**TASK OBJECTIVE**
With the pictures left aside, write out the entries that follow exactly.

------ DATA FOR REVIEW ------

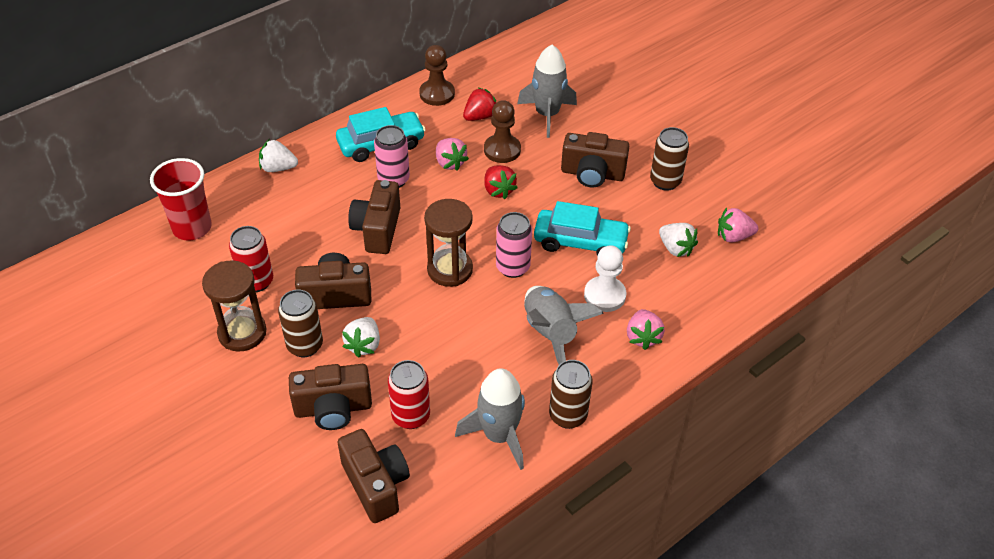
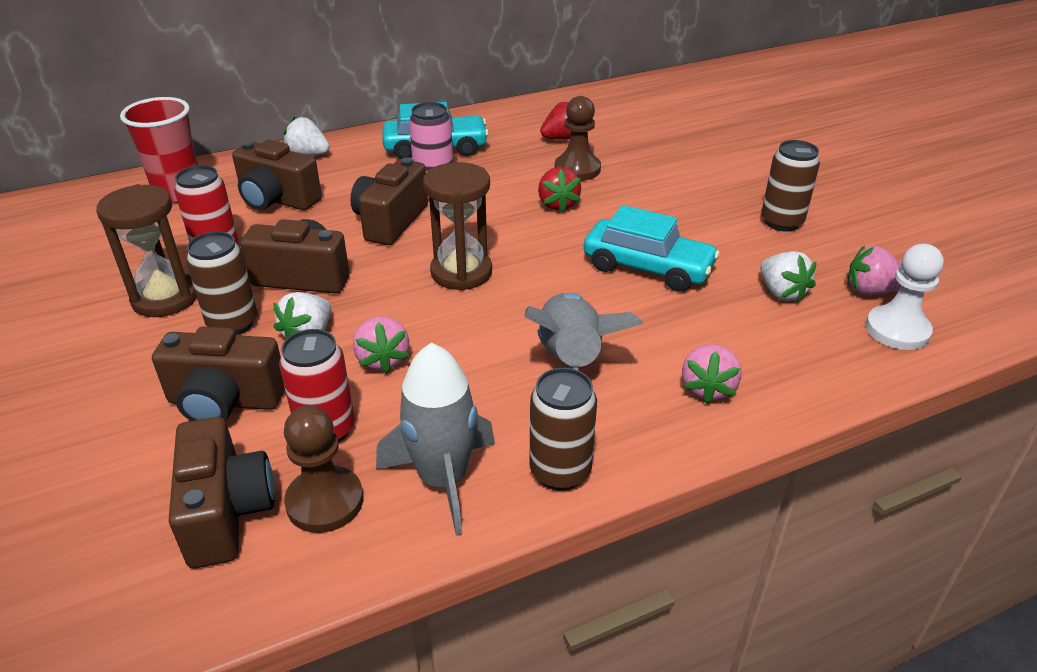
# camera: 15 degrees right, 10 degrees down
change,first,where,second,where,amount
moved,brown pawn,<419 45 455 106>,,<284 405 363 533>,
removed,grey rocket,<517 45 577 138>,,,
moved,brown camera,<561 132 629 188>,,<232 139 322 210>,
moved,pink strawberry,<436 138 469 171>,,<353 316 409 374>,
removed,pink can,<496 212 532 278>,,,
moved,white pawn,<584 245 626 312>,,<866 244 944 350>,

------

**OUTPUT FOR THIS EXERCISE**
# camera: 15 degrees right, 10 degrees down
change,first,where,second,where,amount
moved,brown pawn,<419 45 455 106>,,<284 405 363 533>,
removed,grey rocket,<517 45 577 138>,,,
moved,brown camera,<561 132 629 188>,,<232 139 322 210>,
moved,pink strawberry,<436 138 469 171>,,<353 316 409 374>,
removed,pink can,<496 212 532 278>,,,
moved,white pawn,<584 245 626 312>,,<866 244 944 350>,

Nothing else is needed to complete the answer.